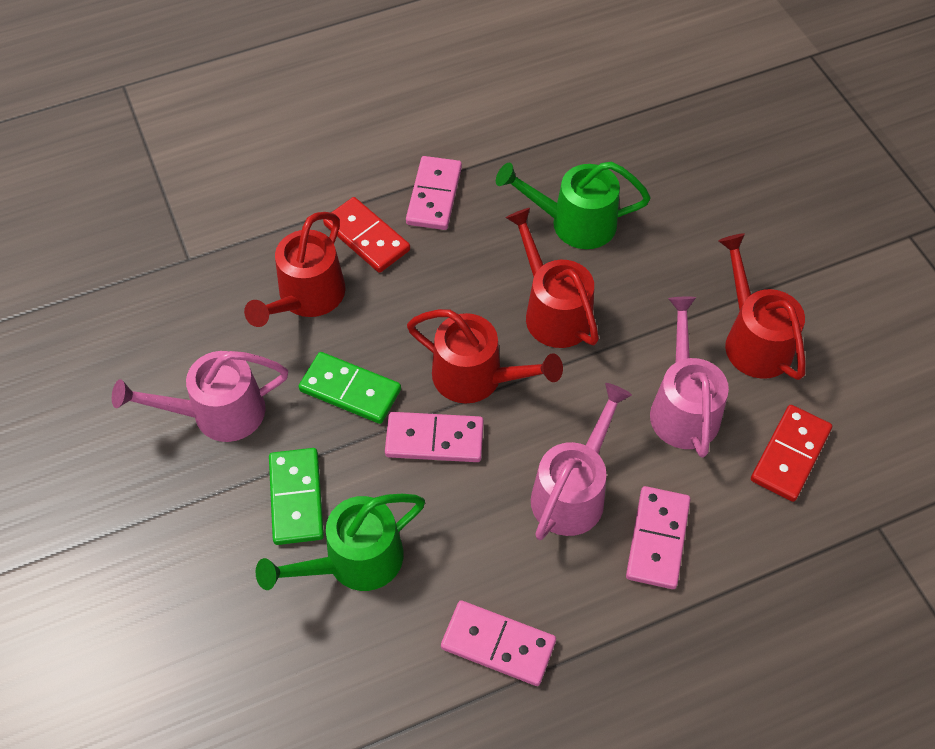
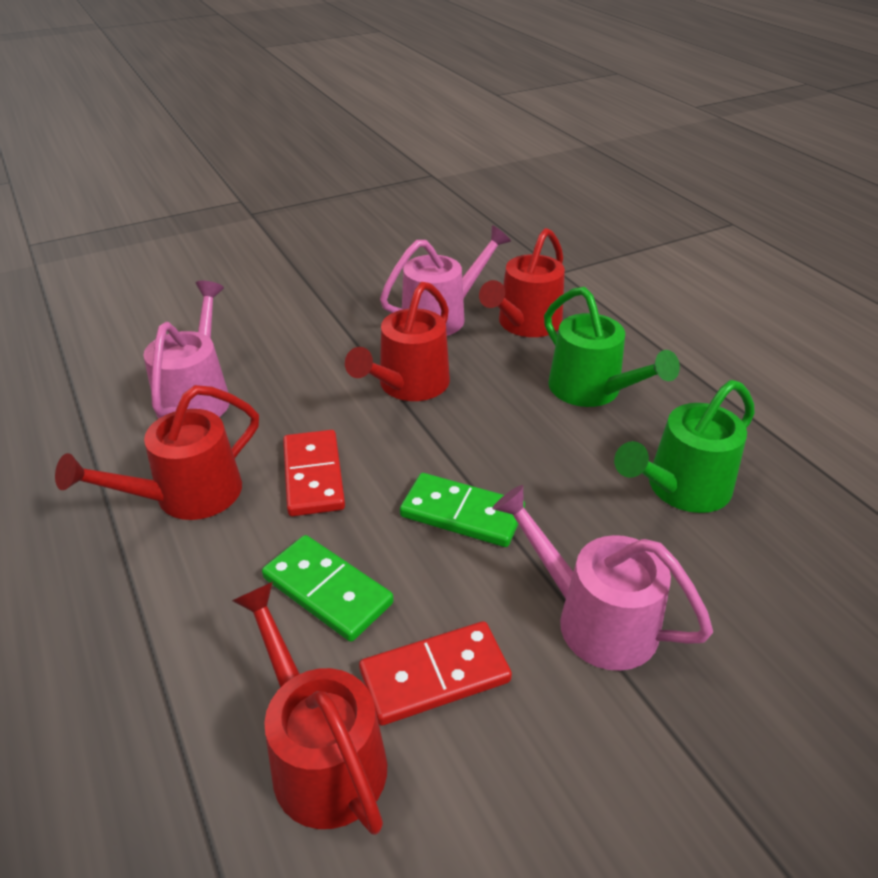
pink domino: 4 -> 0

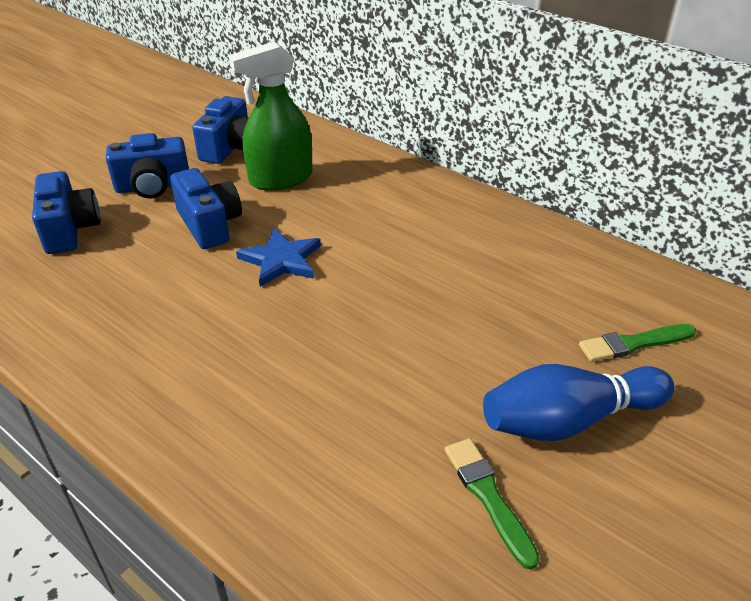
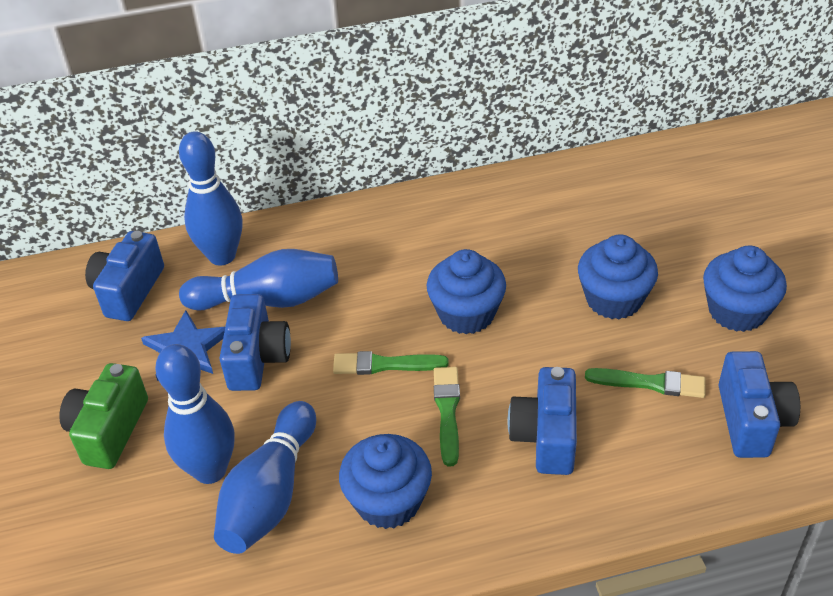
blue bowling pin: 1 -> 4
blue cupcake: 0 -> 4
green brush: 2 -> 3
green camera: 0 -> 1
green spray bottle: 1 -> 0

·····

_About this task:_
Copy all of the material word for word, and include none of its pictures.

_Answer for the task:_
pink domino: 4 -> 0

blue bowling pin: 1 -> 4
blue cupcake: 0 -> 4
green brush: 2 -> 3
green camera: 0 -> 1
green spray bottle: 1 -> 0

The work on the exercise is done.